The problem -> Copy out the entries that follow, unchanged.

Input material ->

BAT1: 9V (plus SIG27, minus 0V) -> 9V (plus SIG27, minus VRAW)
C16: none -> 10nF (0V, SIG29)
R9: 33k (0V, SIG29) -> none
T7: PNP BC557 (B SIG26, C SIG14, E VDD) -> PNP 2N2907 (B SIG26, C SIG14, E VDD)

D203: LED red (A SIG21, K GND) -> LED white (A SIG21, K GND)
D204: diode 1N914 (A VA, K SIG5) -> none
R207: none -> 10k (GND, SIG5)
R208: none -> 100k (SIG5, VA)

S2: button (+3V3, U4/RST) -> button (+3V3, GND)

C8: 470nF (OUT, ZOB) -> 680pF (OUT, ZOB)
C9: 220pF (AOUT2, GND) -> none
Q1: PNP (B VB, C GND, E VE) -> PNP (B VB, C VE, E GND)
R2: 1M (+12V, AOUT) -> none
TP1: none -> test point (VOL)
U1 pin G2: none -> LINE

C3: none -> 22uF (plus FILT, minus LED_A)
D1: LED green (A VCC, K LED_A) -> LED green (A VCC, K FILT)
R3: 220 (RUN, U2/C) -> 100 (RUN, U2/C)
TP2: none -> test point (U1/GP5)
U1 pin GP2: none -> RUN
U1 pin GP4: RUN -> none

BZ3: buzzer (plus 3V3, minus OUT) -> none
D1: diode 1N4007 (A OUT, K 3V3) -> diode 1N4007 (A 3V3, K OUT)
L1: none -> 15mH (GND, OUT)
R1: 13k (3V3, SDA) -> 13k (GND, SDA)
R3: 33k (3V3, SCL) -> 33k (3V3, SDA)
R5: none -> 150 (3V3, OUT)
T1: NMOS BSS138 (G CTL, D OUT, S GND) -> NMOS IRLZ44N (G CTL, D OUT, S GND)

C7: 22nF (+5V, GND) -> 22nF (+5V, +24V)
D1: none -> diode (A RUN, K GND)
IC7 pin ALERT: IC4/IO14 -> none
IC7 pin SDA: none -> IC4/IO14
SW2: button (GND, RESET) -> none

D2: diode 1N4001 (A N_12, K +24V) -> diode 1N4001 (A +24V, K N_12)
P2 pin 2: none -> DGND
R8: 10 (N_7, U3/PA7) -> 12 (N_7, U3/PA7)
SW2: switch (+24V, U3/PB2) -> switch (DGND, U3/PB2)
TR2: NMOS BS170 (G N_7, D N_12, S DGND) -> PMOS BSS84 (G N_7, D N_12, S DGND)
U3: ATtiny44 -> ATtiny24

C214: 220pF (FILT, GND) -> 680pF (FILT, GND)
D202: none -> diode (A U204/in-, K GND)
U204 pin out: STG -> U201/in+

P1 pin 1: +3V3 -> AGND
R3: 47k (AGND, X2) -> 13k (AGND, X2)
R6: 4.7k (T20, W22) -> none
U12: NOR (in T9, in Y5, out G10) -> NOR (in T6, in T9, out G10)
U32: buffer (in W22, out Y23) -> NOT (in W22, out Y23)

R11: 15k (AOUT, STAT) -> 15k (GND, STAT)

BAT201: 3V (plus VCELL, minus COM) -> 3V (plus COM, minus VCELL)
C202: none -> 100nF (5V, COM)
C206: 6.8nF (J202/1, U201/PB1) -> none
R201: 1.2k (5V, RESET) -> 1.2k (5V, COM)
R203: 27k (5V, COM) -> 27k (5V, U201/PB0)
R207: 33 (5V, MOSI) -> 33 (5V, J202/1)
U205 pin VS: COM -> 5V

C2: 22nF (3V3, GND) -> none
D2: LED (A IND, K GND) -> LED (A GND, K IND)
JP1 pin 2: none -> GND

Reply ->
BAT1: 9V (plus SIG27, minus 0V) -> 9V (plus SIG27, minus VRAW)
C16: none -> 10nF (0V, SIG29)
R9: 33k (0V, SIG29) -> none
T7: PNP BC557 (B SIG26, C SIG14, E VDD) -> PNP 2N2907 (B SIG26, C SIG14, E VDD)

D203: LED red (A SIG21, K GND) -> LED white (A SIG21, K GND)
D204: diode 1N914 (A VA, K SIG5) -> none
R207: none -> 10k (GND, SIG5)
R208: none -> 100k (SIG5, VA)

S2: button (+3V3, U4/RST) -> button (+3V3, GND)

C8: 470nF (OUT, ZOB) -> 680pF (OUT, ZOB)
C9: 220pF (AOUT2, GND) -> none
Q1: PNP (B VB, C GND, E VE) -> PNP (B VB, C VE, E GND)
R2: 1M (+12V, AOUT) -> none
TP1: none -> test point (VOL)
U1 pin G2: none -> LINE

C3: none -> 22uF (plus FILT, minus LED_A)
D1: LED green (A VCC, K LED_A) -> LED green (A VCC, K FILT)
R3: 220 (RUN, U2/C) -> 100 (RUN, U2/C)
TP2: none -> test point (U1/GP5)
U1 pin GP2: none -> RUN
U1 pin GP4: RUN -> none

BZ3: buzzer (plus 3V3, minus OUT) -> none
D1: diode 1N4007 (A OUT, K 3V3) -> diode 1N4007 (A 3V3, K OUT)
L1: none -> 15mH (GND, OUT)
R1: 13k (3V3, SDA) -> 13k (GND, SDA)
R3: 33k (3V3, SCL) -> 33k (3V3, SDA)
R5: none -> 150 (3V3, OUT)
T1: NMOS BSS138 (G CTL, D OUT, S GND) -> NMOS IRLZ44N (G CTL, D OUT, S GND)

C7: 22nF (+5V, GND) -> 22nF (+5V, +24V)
D1: none -> diode (A RUN, K GND)
IC7 pin ALERT: IC4/IO14 -> none
IC7 pin SDA: none -> IC4/IO14
SW2: button (GND, RESET) -> none

D2: diode 1N4001 (A N_12, K +24V) -> diode 1N4001 (A +24V, K N_12)
P2 pin 2: none -> DGND
R8: 10 (N_7, U3/PA7) -> 12 (N_7, U3/PA7)
SW2: switch (+24V, U3/PB2) -> switch (DGND, U3/PB2)
TR2: NMOS BS170 (G N_7, D N_12, S DGND) -> PMOS BSS84 (G N_7, D N_12, S DGND)
U3: ATtiny44 -> ATtiny24

C214: 220pF (FILT, GND) -> 680pF (FILT, GND)
D202: none -> diode (A U204/in-, K GND)
U204 pin out: STG -> U201/in+

P1 pin 1: +3V3 -> AGND
R3: 47k (AGND, X2) -> 13k (AGND, X2)
R6: 4.7k (T20, W22) -> none
U12: NOR (in T9, in Y5, out G10) -> NOR (in T6, in T9, out G10)
U32: buffer (in W22, out Y23) -> NOT (in W22, out Y23)

R11: 15k (AOUT, STAT) -> 15k (GND, STAT)

BAT201: 3V (plus VCELL, minus COM) -> 3V (plus COM, minus VCELL)
C202: none -> 100nF (5V, COM)
C206: 6.8nF (J202/1, U201/PB1) -> none
R201: 1.2k (5V, RESET) -> 1.2k (5V, COM)
R203: 27k (5V, COM) -> 27k (5V, U201/PB0)
R207: 33 (5V, MOSI) -> 33 (5V, J202/1)
U205 pin VS: COM -> 5V

C2: 22nF (3V3, GND) -> none
D2: LED (A IND, K GND) -> LED (A GND, K IND)
JP1 pin 2: none -> GND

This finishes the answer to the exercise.